### [DATA EXTRACT]
----
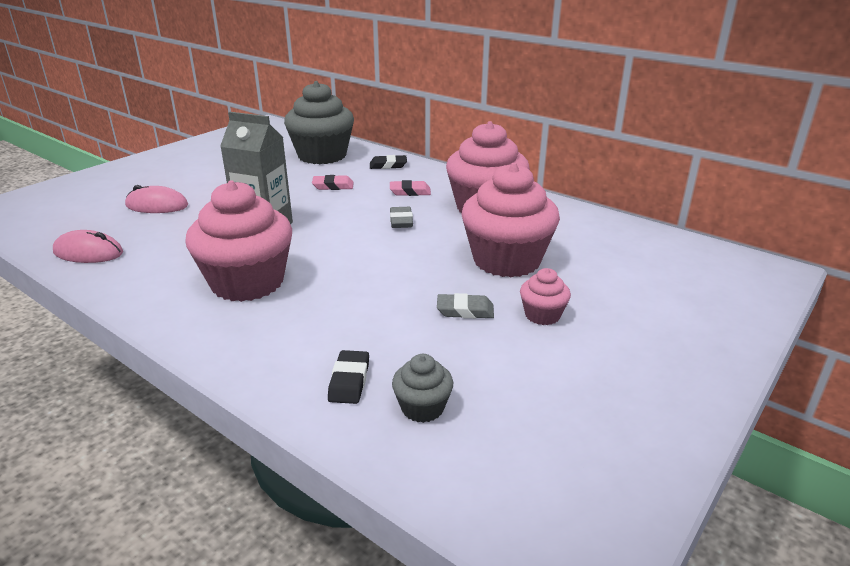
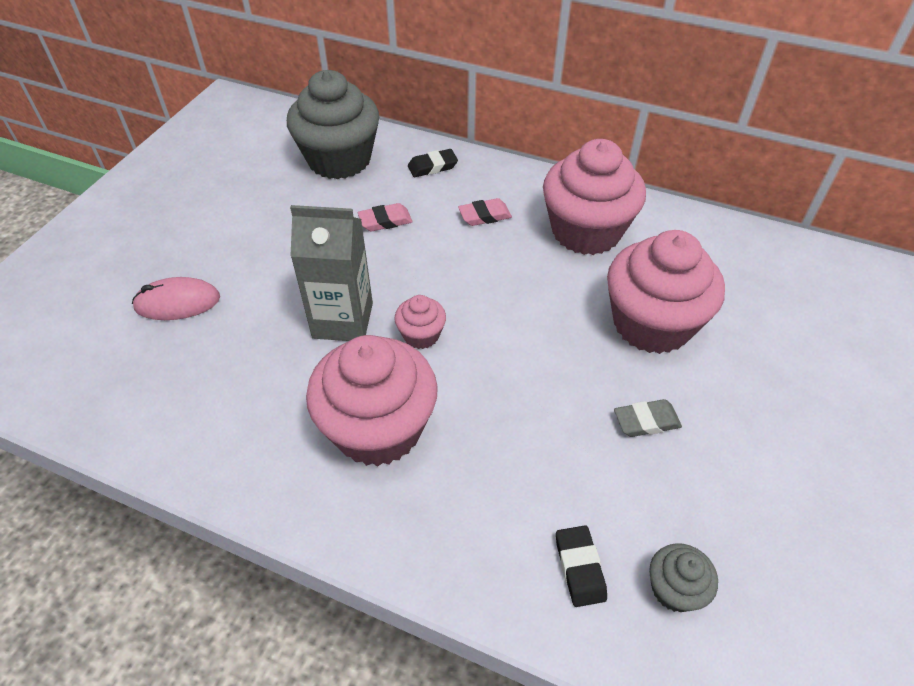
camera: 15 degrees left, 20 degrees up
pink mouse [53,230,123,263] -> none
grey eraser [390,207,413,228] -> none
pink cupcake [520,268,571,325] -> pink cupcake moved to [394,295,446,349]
----
### [TASK]
Make an exact copy of the listing, with no images in it.

### [SOLUTION TO THIS TASK]
camera: 15 degrees left, 20 degrees up
pink mouse [53,230,123,263] -> none
grey eraser [390,207,413,228] -> none
pink cupcake [520,268,571,325] -> pink cupcake moved to [394,295,446,349]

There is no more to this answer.